[Data items]
----------------

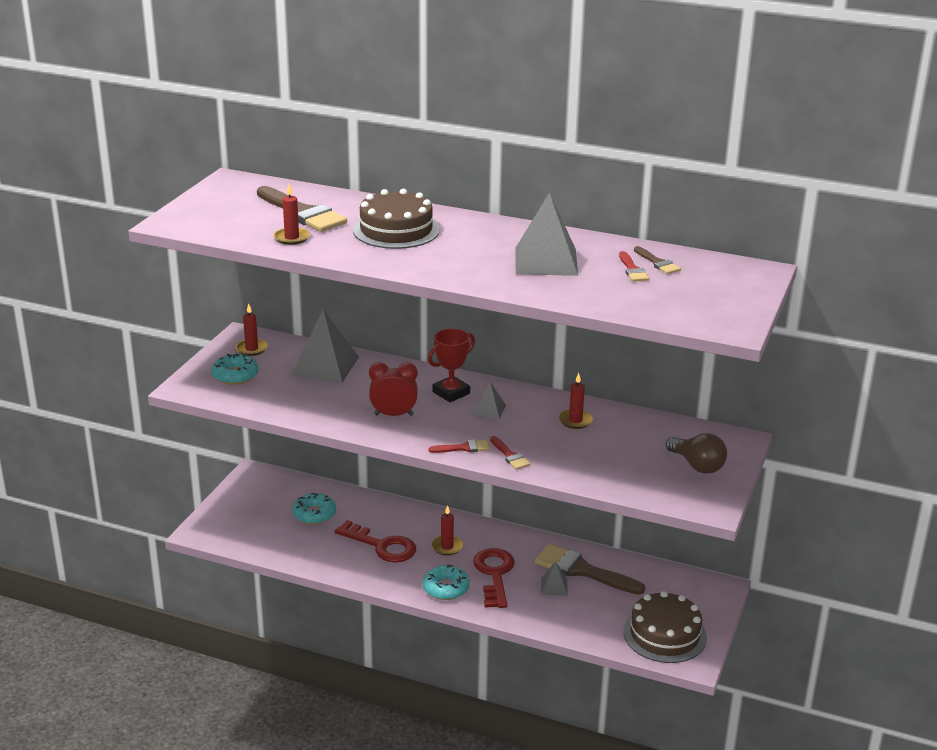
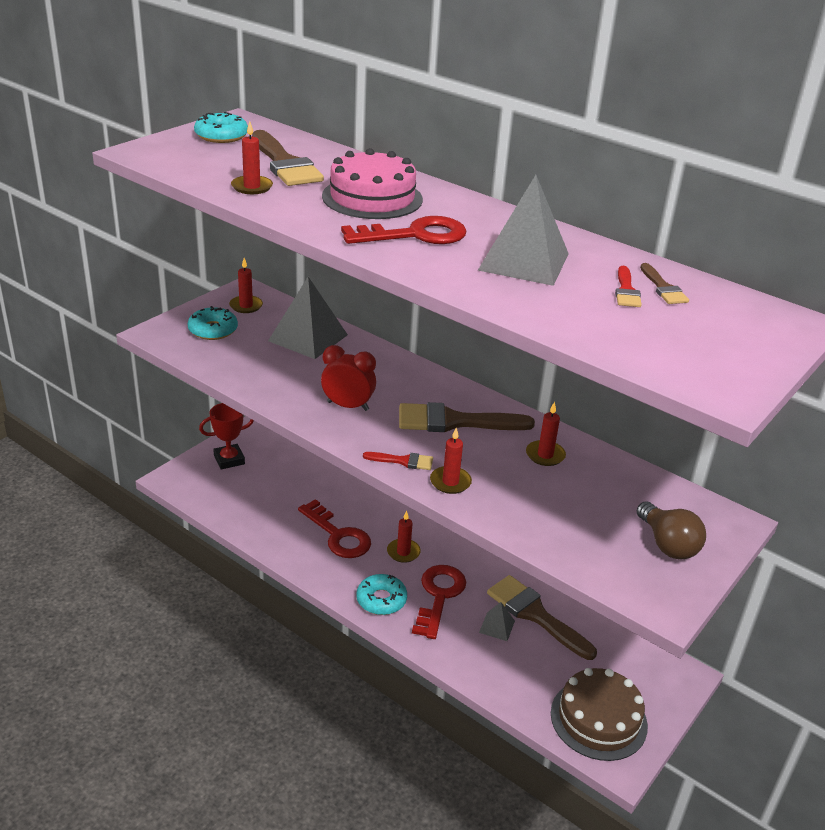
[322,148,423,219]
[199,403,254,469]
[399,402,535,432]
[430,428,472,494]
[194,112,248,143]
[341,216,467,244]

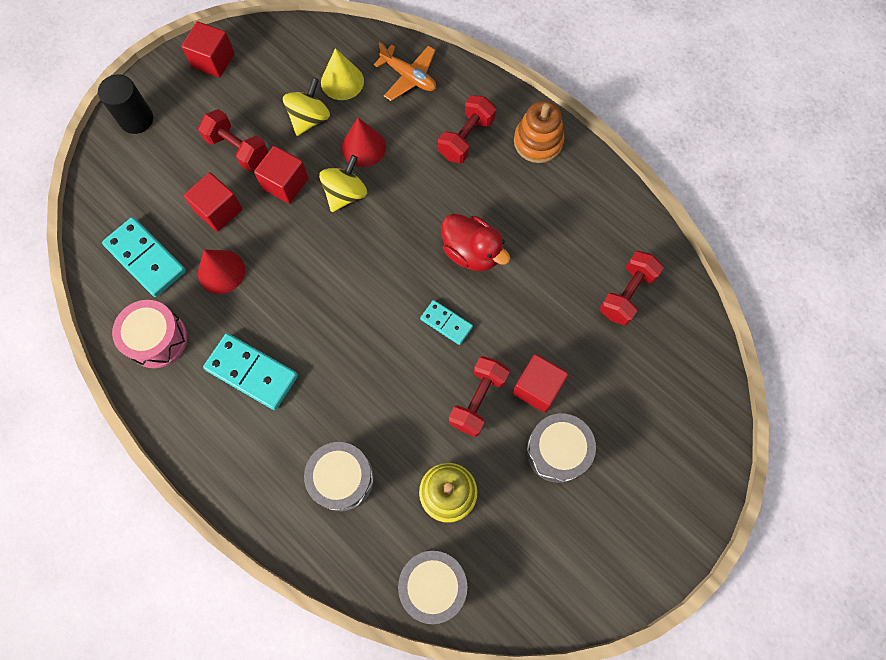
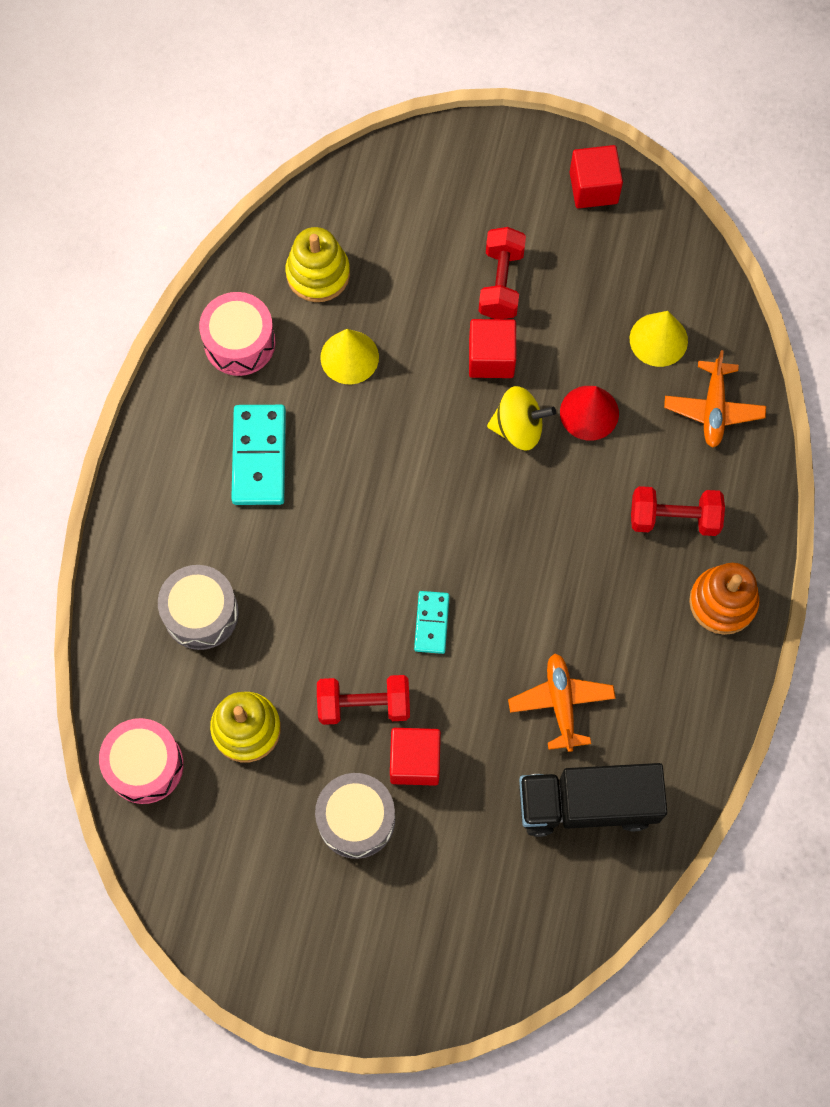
[98,75,153,134] (first image)
[283,78,330,136] (first image)
[184,172,243,232] (first image)
[442,214,510,271] (first image)
[286,227,350,302]
[320,329,379,384]
[519,763,667,837]
[99,718,184,804]
[508,653,616,752]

----------------

* TASK TO CARRY OUT
Type out the data above again exactly as written, minus the images.

* REPLY
[322,148,423,219]
[199,403,254,469]
[399,402,535,432]
[430,428,472,494]
[194,112,248,143]
[341,216,467,244]

[98,75,153,134] (first image)
[283,78,330,136] (first image)
[184,172,243,232] (first image)
[442,214,510,271] (first image)
[286,227,350,302]
[320,329,379,384]
[519,763,667,837]
[99,718,184,804]
[508,653,616,752]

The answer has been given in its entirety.